Start to finish, write out the entries exactly, leaving the pictures aside.

[Scene comparison data]
☆ ☆ ☆ ☆ ☆

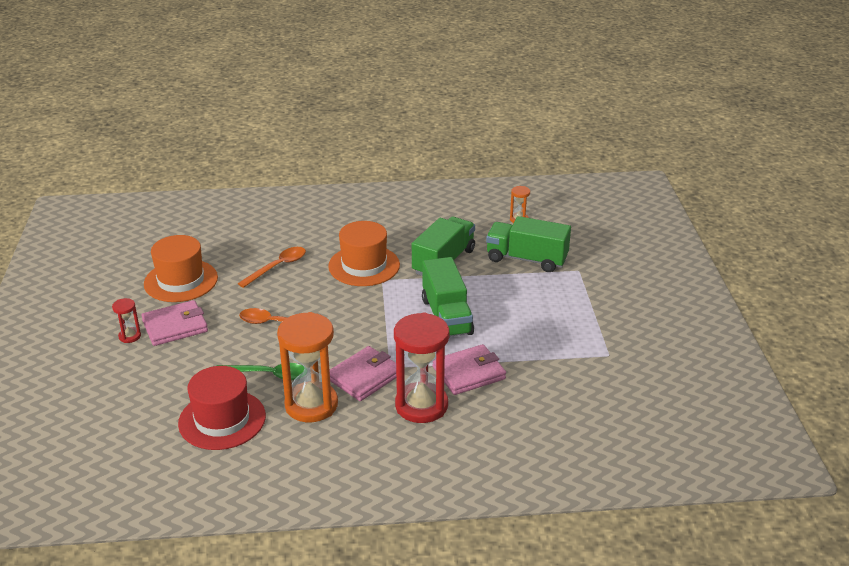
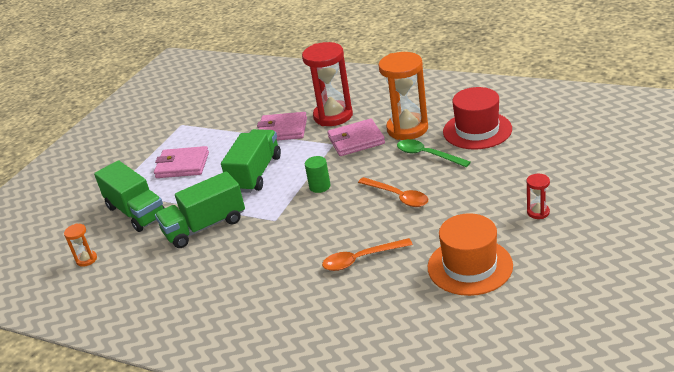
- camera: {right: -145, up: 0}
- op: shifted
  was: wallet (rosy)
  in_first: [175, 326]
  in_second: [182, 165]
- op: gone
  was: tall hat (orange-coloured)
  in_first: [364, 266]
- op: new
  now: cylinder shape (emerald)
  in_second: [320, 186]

☆ ☆ ☆ ☆ ☆

→ RESPONSE AREA:
- camera: {right: -145, up: 0}
- op: shifted
  was: wallet (rosy)
  in_first: [175, 326]
  in_second: [182, 165]
- op: gone
  was: tall hat (orange-coloured)
  in_first: [364, 266]
- op: new
  now: cylinder shape (emerald)
  in_second: [320, 186]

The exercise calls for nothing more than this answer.